**TASK BRIEF**
Locate "RTC pin SCL: D7 -> D2" in the listing. Transcribe the line that contains it and every line that follows, through the last, omitting all pictures.

**PROVIDED ENTRIES**
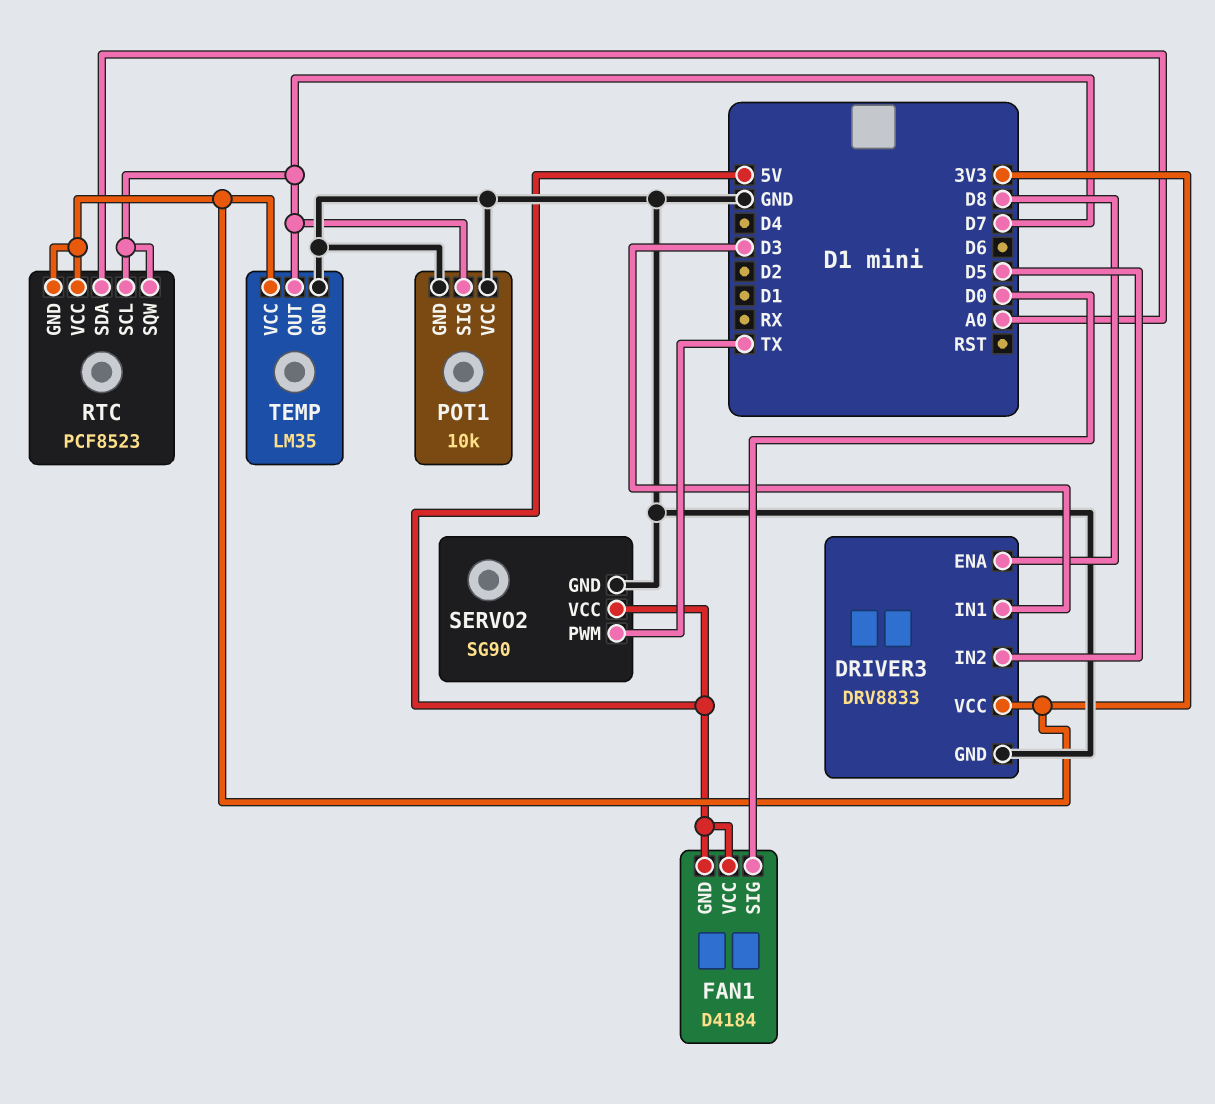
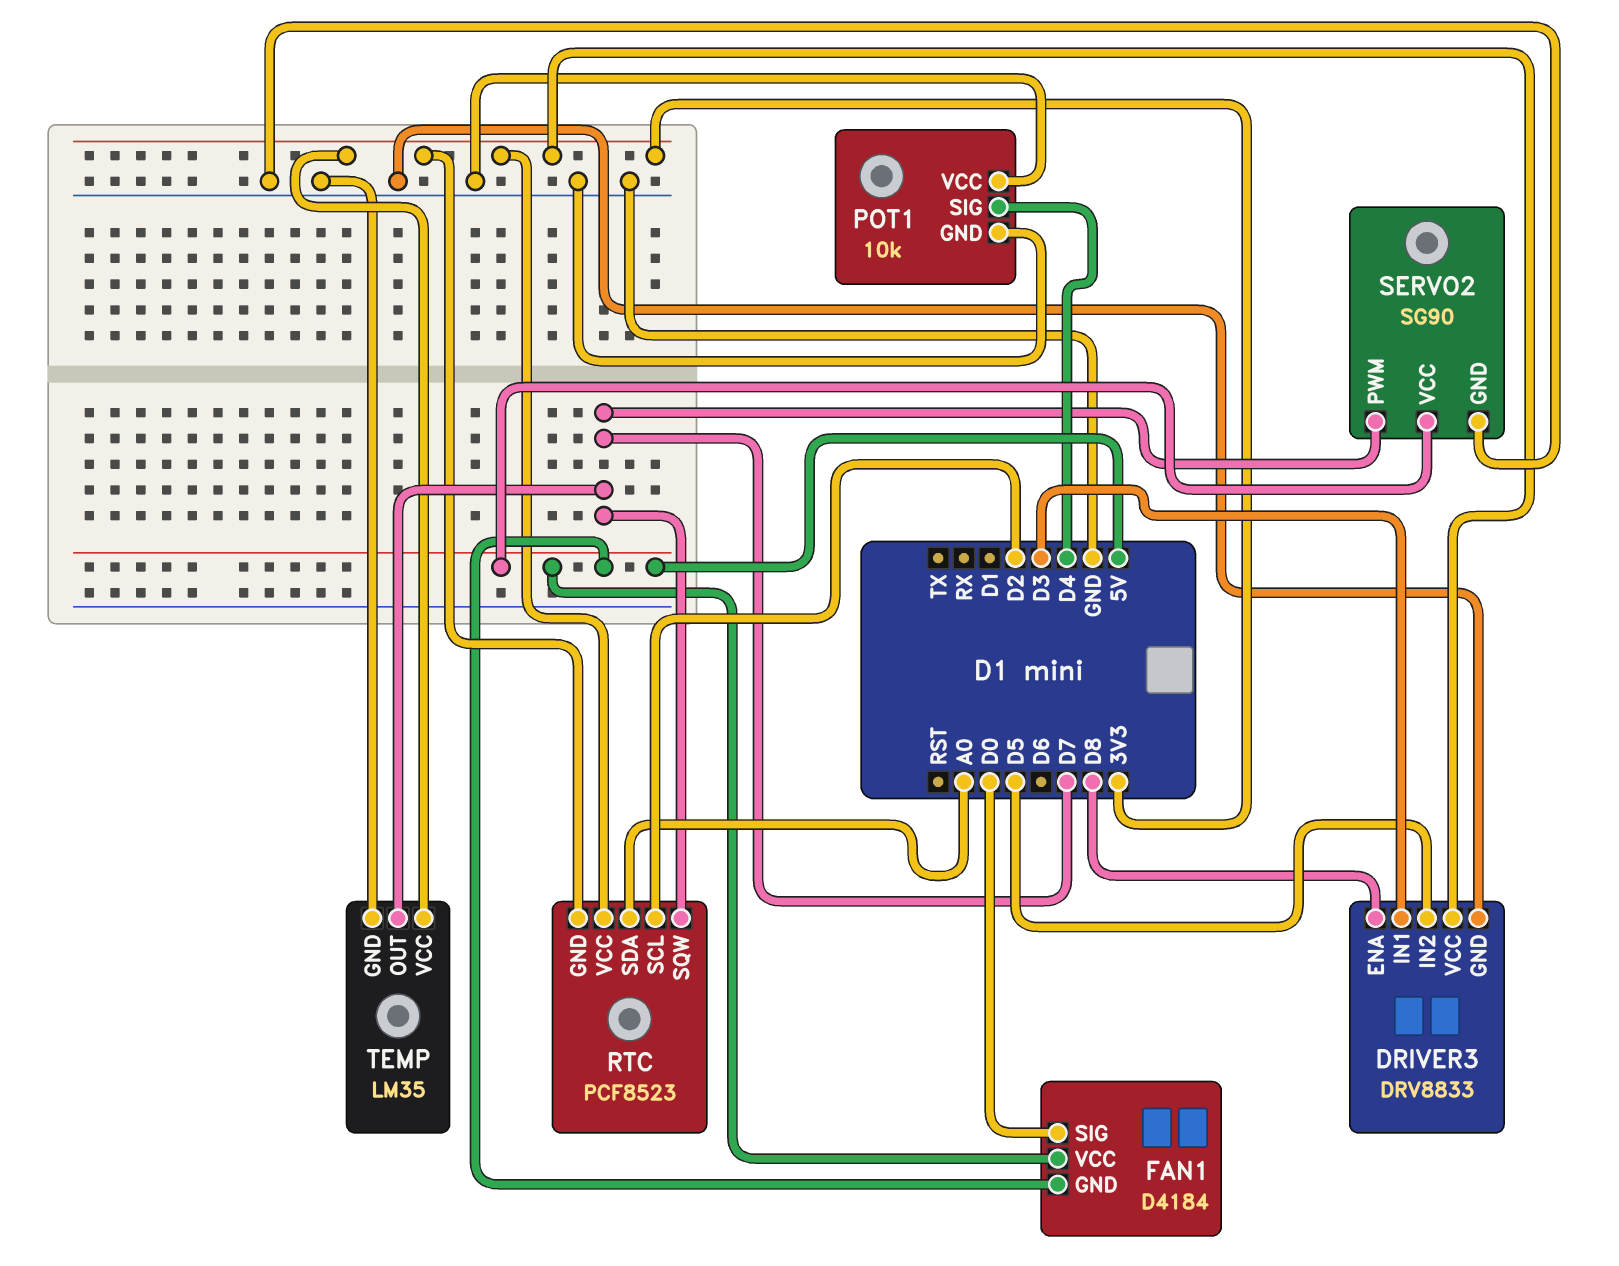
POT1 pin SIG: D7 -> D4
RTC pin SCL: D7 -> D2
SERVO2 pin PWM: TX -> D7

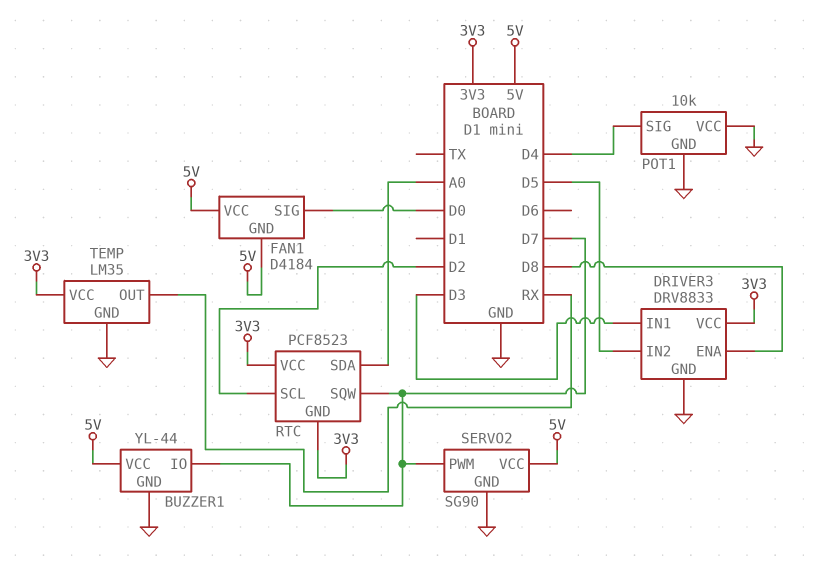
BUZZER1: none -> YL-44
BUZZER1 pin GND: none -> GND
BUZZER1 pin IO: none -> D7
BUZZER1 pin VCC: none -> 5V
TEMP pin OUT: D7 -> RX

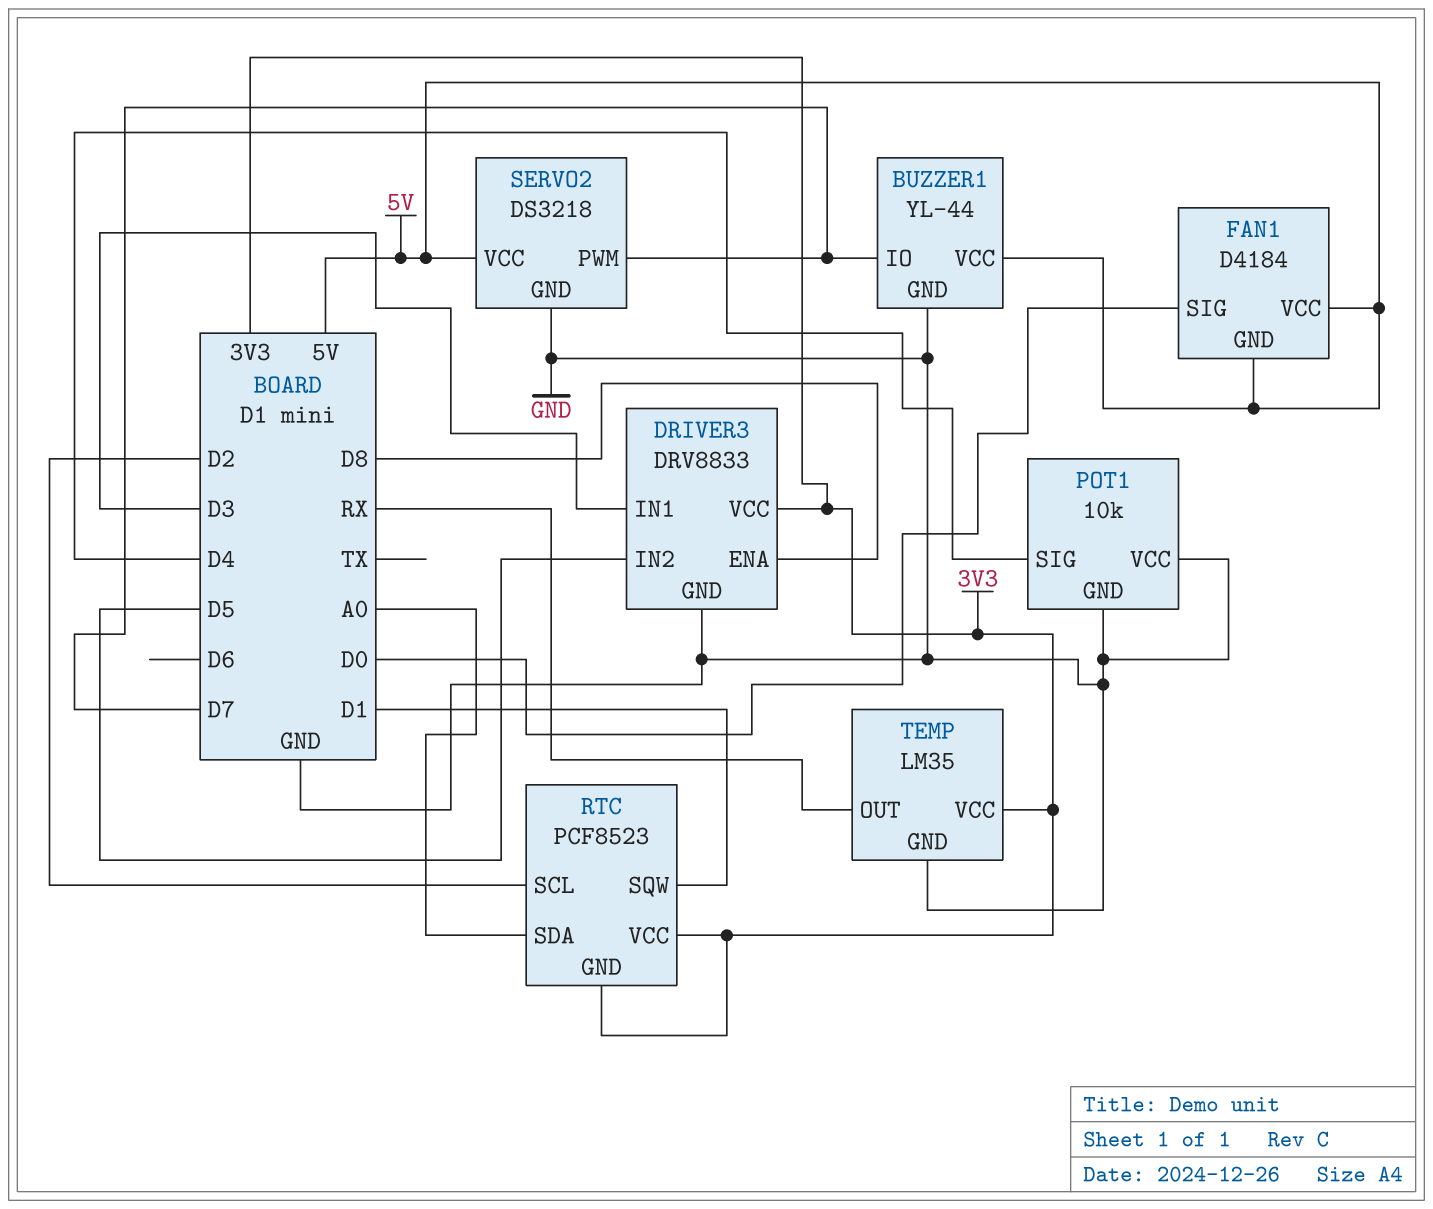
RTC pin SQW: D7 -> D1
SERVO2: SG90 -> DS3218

**SOLUTION TO THIS TASK**
RTC pin SCL: D7 -> D2
SERVO2 pin PWM: TX -> D7

BUZZER1: none -> YL-44
BUZZER1 pin GND: none -> GND
BUZZER1 pin IO: none -> D7
BUZZER1 pin VCC: none -> 5V
TEMP pin OUT: D7 -> RX

RTC pin SQW: D7 -> D1
SERVO2: SG90 -> DS3218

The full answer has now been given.